Task to complete
Copy the records below exactly, but leave out any picture they contain.

Given data below:

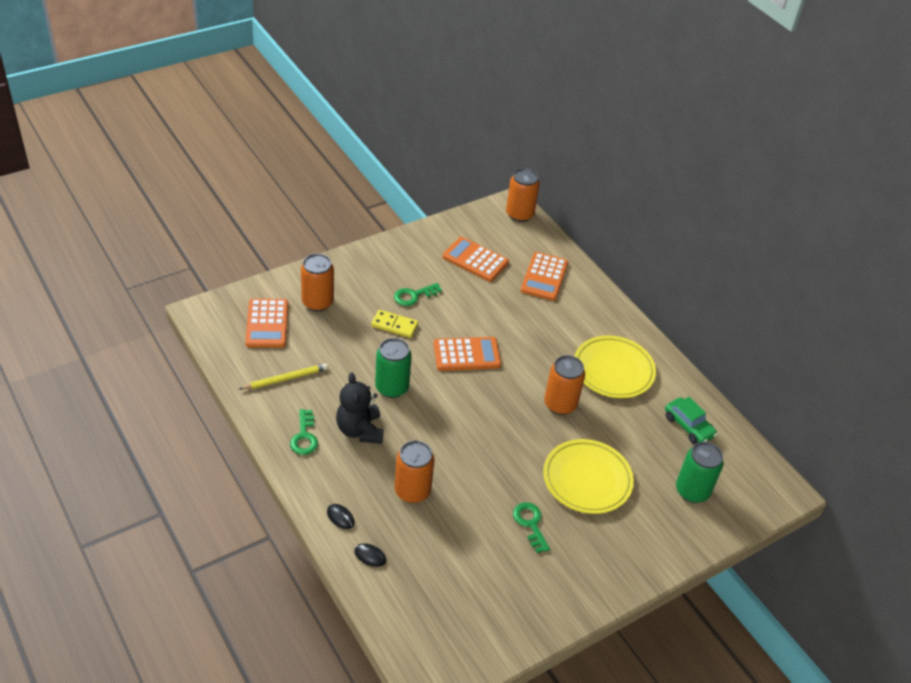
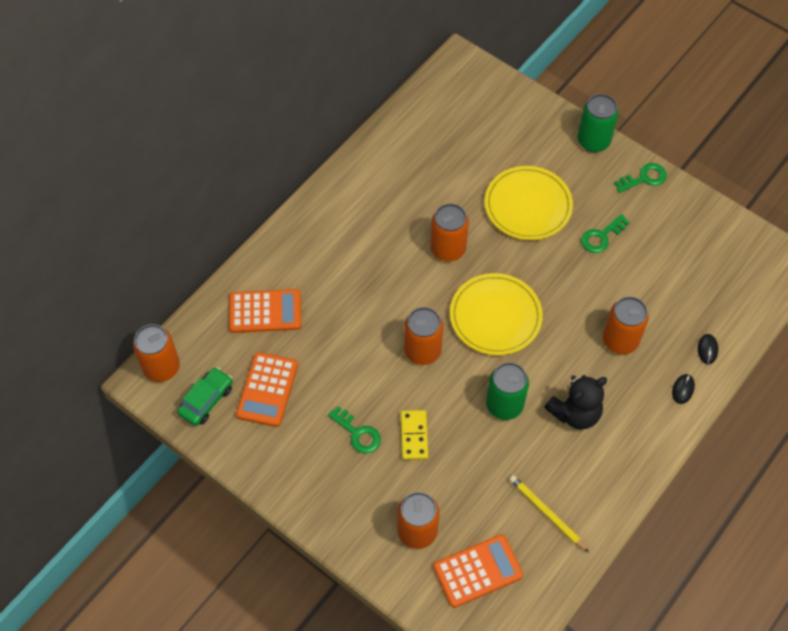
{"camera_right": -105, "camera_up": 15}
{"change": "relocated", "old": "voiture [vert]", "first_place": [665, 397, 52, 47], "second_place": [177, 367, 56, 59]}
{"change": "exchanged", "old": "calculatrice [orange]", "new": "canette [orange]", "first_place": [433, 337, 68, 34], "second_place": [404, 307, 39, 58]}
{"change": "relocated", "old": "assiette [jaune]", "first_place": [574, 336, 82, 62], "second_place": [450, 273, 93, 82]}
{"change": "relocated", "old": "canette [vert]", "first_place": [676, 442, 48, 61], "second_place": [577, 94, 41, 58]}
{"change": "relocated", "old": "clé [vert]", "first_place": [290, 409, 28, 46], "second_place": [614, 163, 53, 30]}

End of Given data.

Result
{"camera_right": -105, "camera_up": 15}
{"change": "relocated", "old": "voiture [vert]", "first_place": [665, 397, 52, 47], "second_place": [177, 367, 56, 59]}
{"change": "exchanged", "old": "calculatrice [orange]", "new": "canette [orange]", "first_place": [433, 337, 68, 34], "second_place": [404, 307, 39, 58]}
{"change": "relocated", "old": "assiette [jaune]", "first_place": [574, 336, 82, 62], "second_place": [450, 273, 93, 82]}
{"change": "relocated", "old": "canette [vert]", "first_place": [676, 442, 48, 61], "second_place": [577, 94, 41, 58]}
{"change": "relocated", "old": "clé [vert]", "first_place": [290, 409, 28, 46], "second_place": [614, 163, 53, 30]}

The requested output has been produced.